In the listing below, locate the line containing "moved,turquoise vase (2nd" and the line containing "added,,orange bell (2nd". Output both of them and every line between, exactly as written, and nothing more.

#### Given records:
☆ ☆ ☆ ☆ ☆ ☆ ☆
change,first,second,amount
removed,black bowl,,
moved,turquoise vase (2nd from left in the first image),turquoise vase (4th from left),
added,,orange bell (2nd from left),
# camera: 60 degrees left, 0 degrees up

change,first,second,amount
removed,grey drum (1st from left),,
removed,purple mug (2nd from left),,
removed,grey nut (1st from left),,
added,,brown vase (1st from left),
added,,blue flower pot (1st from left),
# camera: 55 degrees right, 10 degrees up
☆ ☆ ☆ ☆ ☆ ☆ ☆
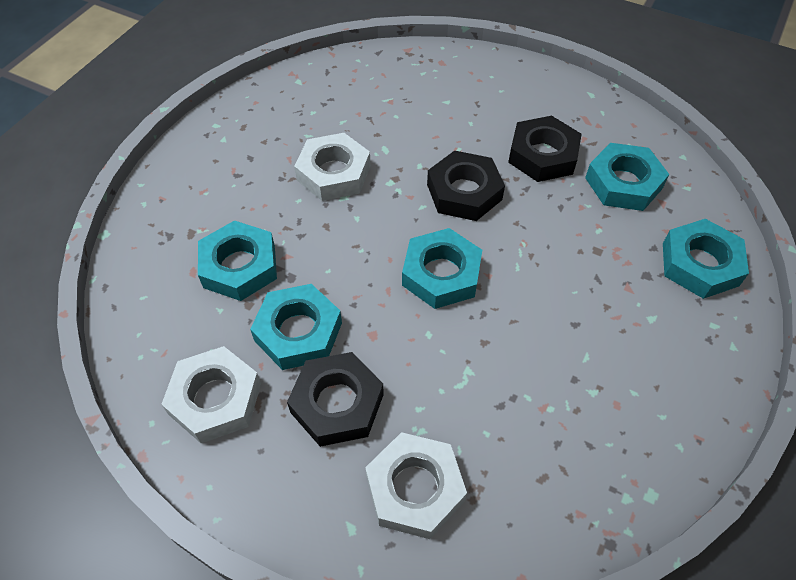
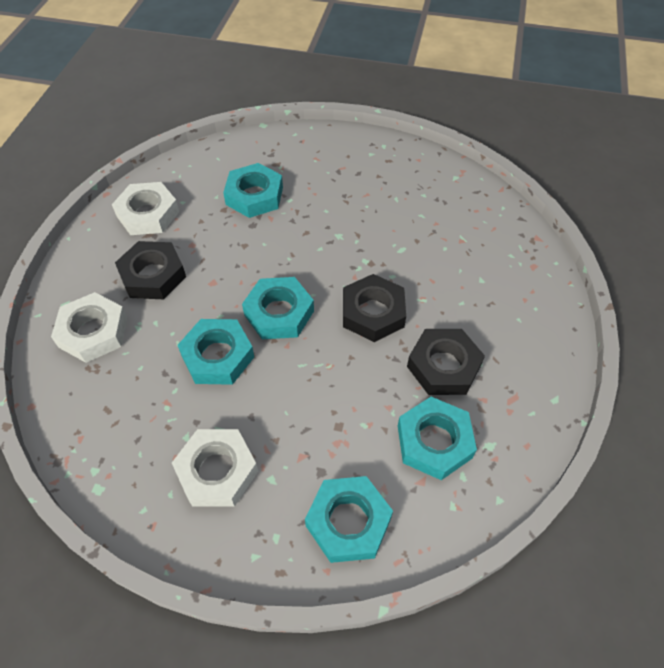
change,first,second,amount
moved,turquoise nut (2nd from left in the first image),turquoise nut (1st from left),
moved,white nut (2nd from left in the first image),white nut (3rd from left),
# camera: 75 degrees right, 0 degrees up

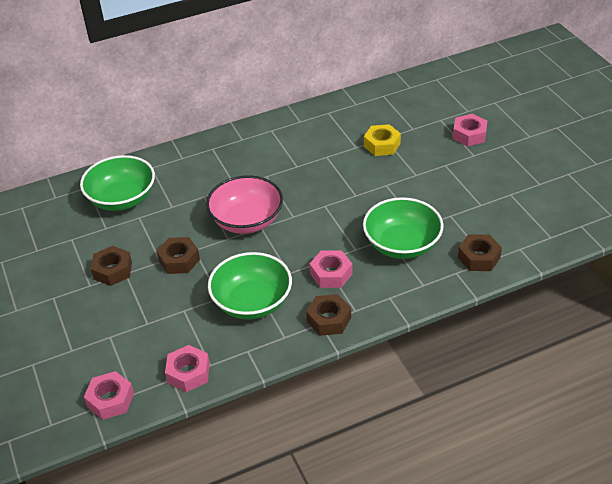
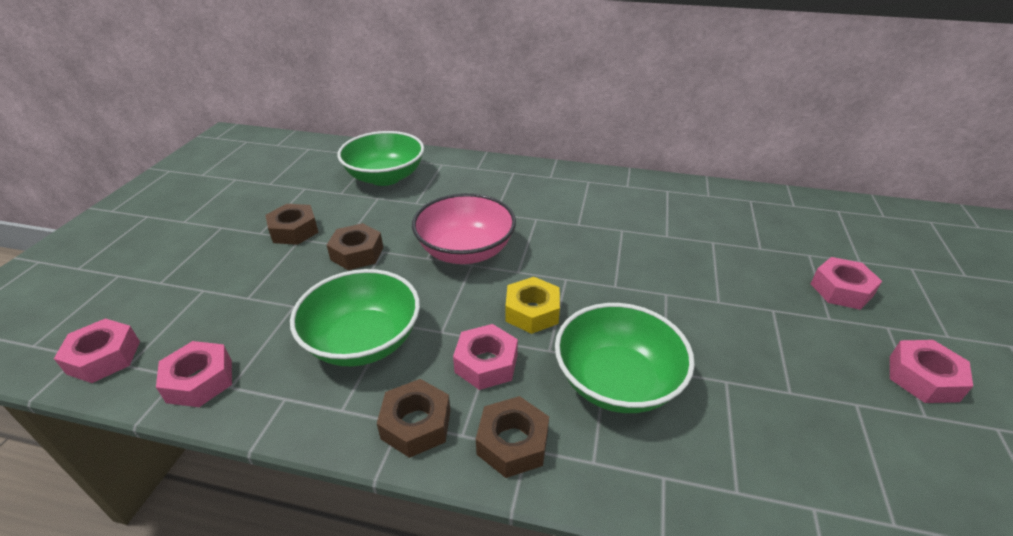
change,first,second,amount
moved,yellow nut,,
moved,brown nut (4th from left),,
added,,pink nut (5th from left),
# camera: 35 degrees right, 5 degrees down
☆ ☆ ☆ ☆ ☆ ☆ ☆
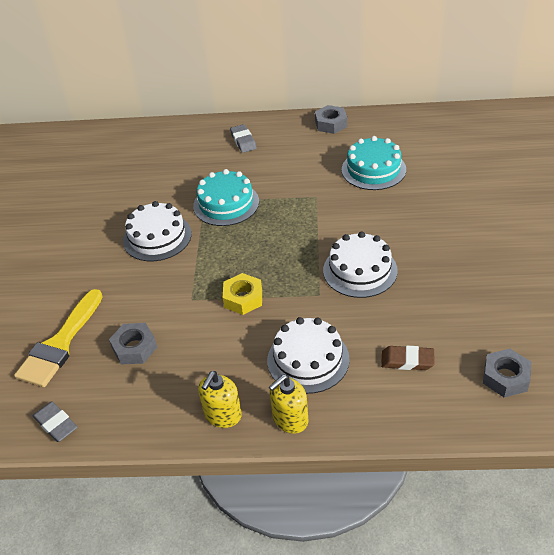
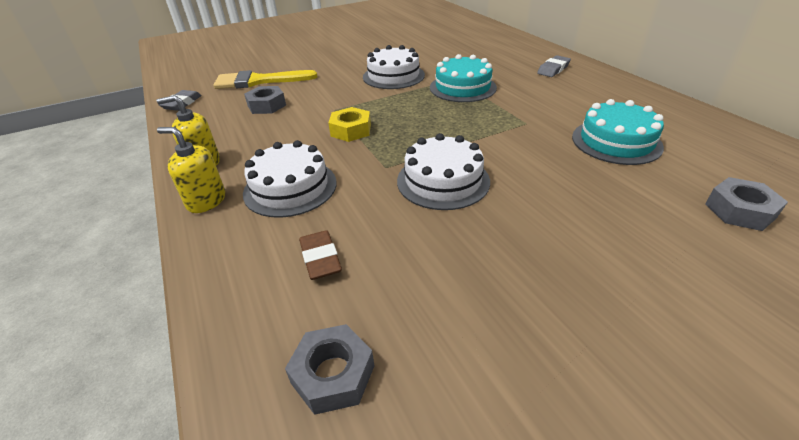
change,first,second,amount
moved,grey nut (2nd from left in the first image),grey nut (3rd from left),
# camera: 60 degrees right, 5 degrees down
☆ ☆ ☆ ☆ ☆ ☆ ☆
#### Worked solution:
moved,turquoise vase (2nd from left in the first image),turquoise vase (4th from left),
added,,orange bell (2nd from left),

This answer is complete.